+++ SUPPLIED MATERIAL +++
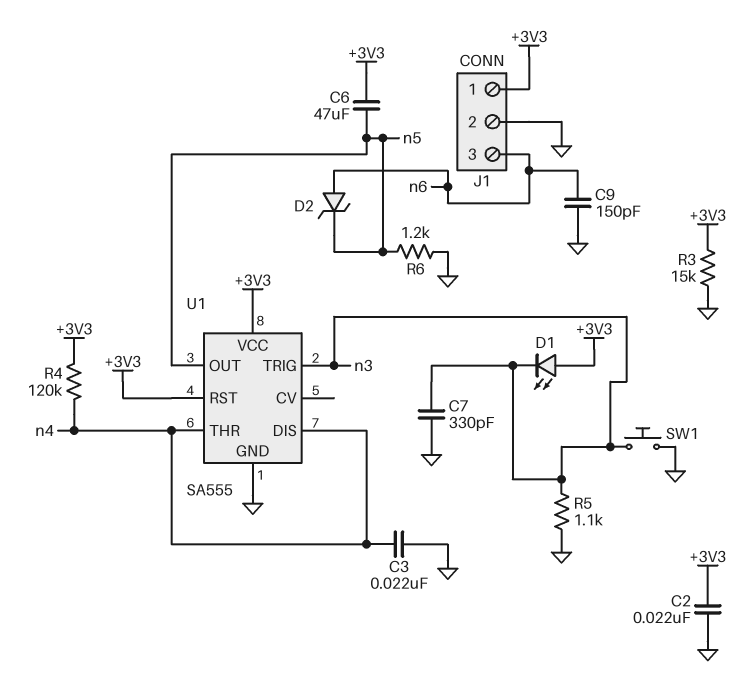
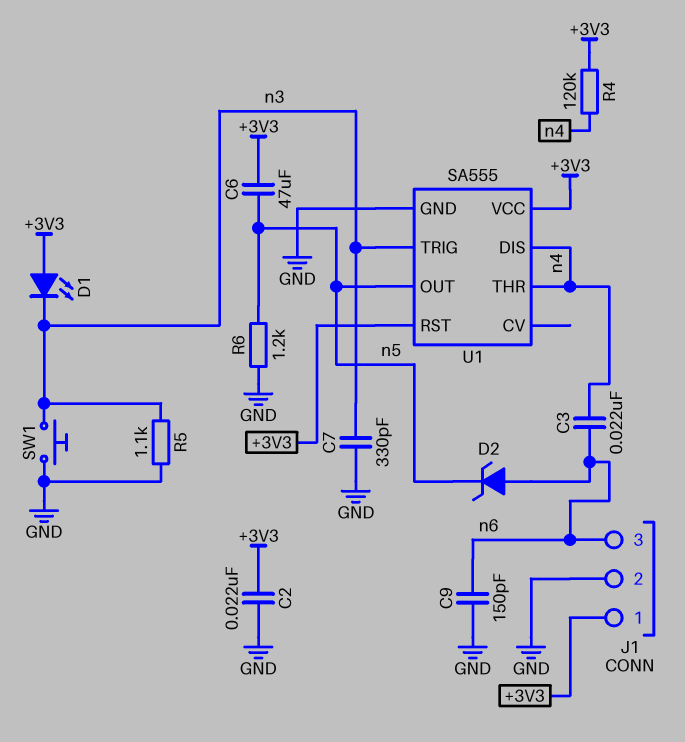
C3: 22nF (GND, n4) -> 22nF (n4, n6)
R3: 15k (+3V3, GND) -> none

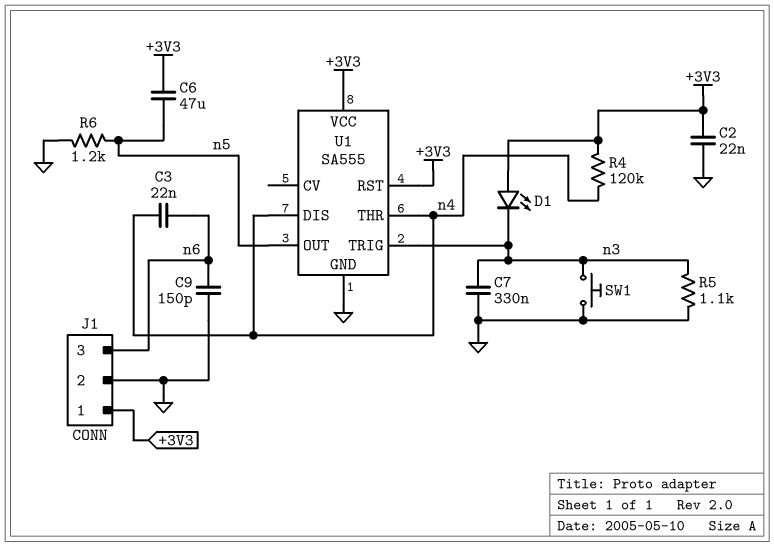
C7: 330pF (GND, n3) -> 330nF (GND, n3)
D2: zener (A n6, K n5) -> none

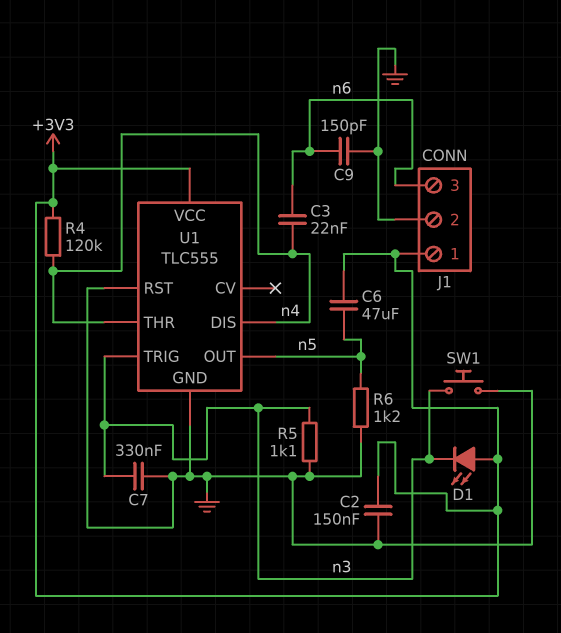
C2: 22nF (+3V3, GND) -> 150nF (+3V3, GND)
U1: SA555 -> TLC555
U1 pin RST: +3V3 -> GND

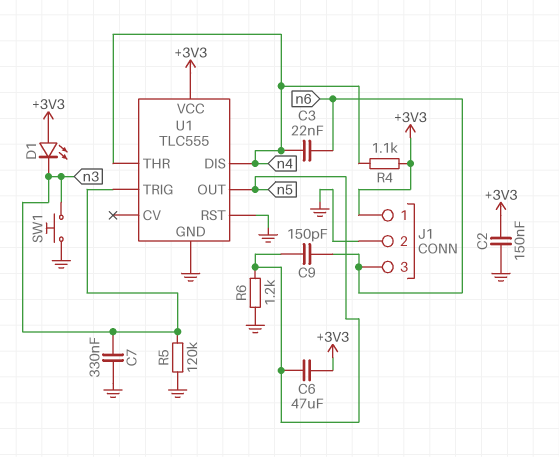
C9: 150pF (GND, n6) -> 150pF (n5, n6)
R4: 120k (+3V3, n4) -> 1.1k (+3V3, n4)
R5: 1.1k (GND, n3) -> 120k (GND, n3)

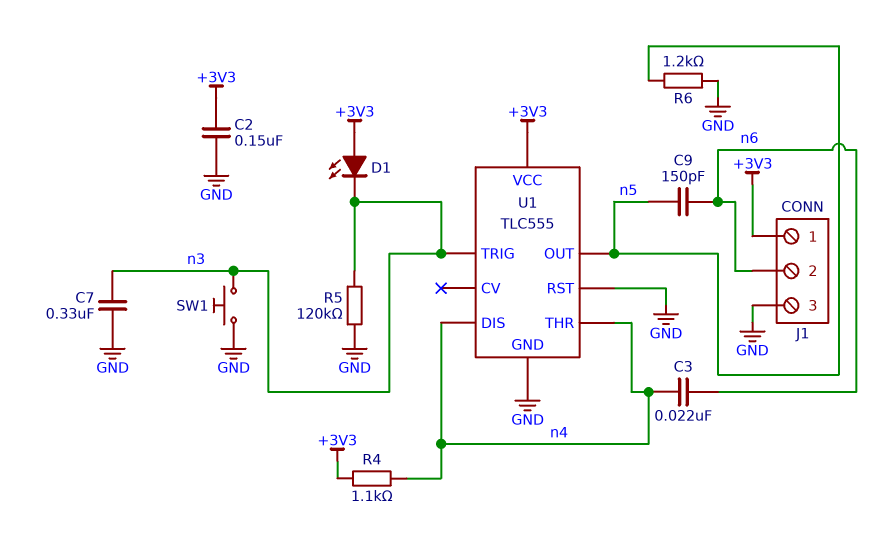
C6: 47uF (+3V3, n5) -> none
J1 pin 2: GND -> n6
J1 pin 3: n6 -> GND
+++
> _WHAT THE EXERCISE ASKS_
Please return all of the entries word for word, excluding the pictures.

> _TASK SOLUTION_
C3: 22nF (GND, n4) -> 22nF (n4, n6)
R3: 15k (+3V3, GND) -> none

C7: 330pF (GND, n3) -> 330nF (GND, n3)
D2: zener (A n6, K n5) -> none

C2: 22nF (+3V3, GND) -> 150nF (+3V3, GND)
U1: SA555 -> TLC555
U1 pin RST: +3V3 -> GND

C9: 150pF (GND, n6) -> 150pF (n5, n6)
R4: 120k (+3V3, n4) -> 1.1k (+3V3, n4)
R5: 1.1k (GND, n3) -> 120k (GND, n3)

C6: 47uF (+3V3, n5) -> none
J1 pin 2: GND -> n6
J1 pin 3: n6 -> GND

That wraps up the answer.